### Assigned task
Among the records, which lines include "lamp"? List them.

Coordinate-based object records:
· · ·

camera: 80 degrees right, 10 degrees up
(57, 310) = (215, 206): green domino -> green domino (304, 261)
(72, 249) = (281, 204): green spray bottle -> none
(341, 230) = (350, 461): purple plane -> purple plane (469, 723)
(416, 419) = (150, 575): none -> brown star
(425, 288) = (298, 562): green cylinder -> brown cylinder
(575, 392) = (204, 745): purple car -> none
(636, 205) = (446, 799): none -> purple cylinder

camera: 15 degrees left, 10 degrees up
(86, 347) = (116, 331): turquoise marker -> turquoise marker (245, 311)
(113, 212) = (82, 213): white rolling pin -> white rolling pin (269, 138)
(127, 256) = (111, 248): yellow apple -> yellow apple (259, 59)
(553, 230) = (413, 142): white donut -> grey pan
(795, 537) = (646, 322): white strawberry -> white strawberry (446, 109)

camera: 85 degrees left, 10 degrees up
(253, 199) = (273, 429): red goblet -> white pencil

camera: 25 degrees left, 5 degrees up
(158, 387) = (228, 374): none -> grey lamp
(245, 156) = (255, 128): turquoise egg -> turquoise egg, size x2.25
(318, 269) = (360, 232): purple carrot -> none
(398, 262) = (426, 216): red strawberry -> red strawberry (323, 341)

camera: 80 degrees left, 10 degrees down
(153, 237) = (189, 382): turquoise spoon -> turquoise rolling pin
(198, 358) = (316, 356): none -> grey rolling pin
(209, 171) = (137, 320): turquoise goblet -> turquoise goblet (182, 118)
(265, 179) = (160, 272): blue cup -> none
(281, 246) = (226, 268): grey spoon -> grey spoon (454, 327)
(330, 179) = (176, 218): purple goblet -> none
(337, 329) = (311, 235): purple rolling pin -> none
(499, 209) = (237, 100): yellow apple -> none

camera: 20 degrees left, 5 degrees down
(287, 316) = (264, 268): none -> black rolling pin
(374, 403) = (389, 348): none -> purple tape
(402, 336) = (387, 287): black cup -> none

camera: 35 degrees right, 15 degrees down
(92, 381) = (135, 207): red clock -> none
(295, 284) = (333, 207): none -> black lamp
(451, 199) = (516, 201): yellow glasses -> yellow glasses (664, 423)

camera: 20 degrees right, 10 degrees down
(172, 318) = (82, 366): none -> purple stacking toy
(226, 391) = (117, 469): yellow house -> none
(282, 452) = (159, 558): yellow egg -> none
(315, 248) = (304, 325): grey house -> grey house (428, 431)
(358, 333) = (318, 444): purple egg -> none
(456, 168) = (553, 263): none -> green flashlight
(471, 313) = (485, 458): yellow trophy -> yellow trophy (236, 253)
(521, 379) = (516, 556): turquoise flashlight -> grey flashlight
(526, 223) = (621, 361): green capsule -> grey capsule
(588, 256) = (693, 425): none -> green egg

· · ·

### Task output
(158, 387) = (228, 374): none -> grey lamp
(295, 284) = (333, 207): none -> black lamp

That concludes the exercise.